Information supplied:
+++

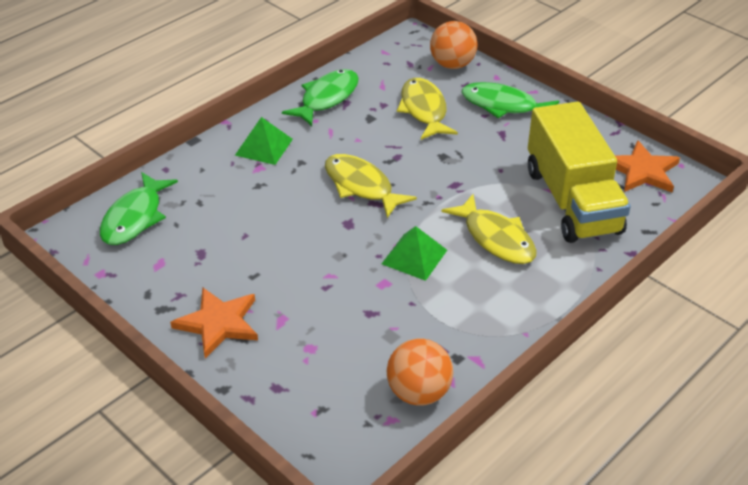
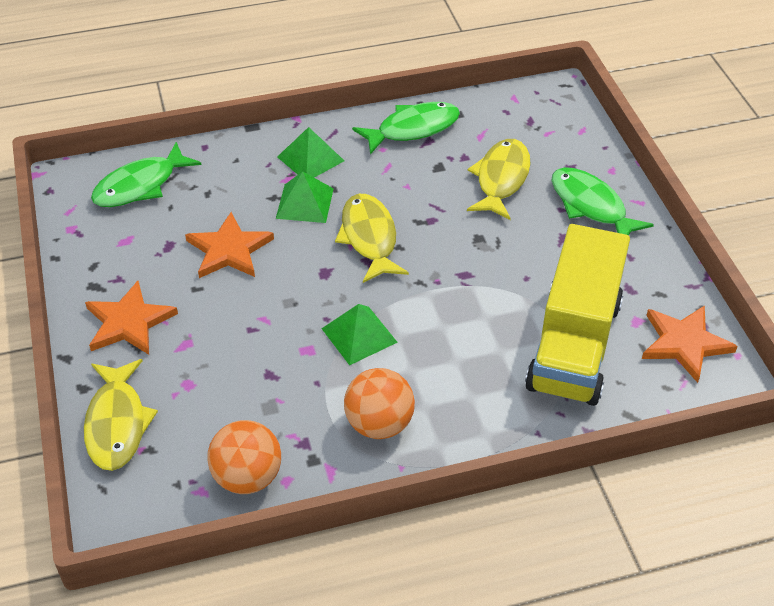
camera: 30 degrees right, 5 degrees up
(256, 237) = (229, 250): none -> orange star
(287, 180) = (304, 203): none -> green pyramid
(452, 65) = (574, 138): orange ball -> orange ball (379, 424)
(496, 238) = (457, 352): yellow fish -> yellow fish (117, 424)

+++

What to do: Check the listing for the word "orange". Show each line that has it.

Response for this exercise:
(256, 237) = (229, 250): none -> orange star
(452, 65) = (574, 138): orange ball -> orange ball (379, 424)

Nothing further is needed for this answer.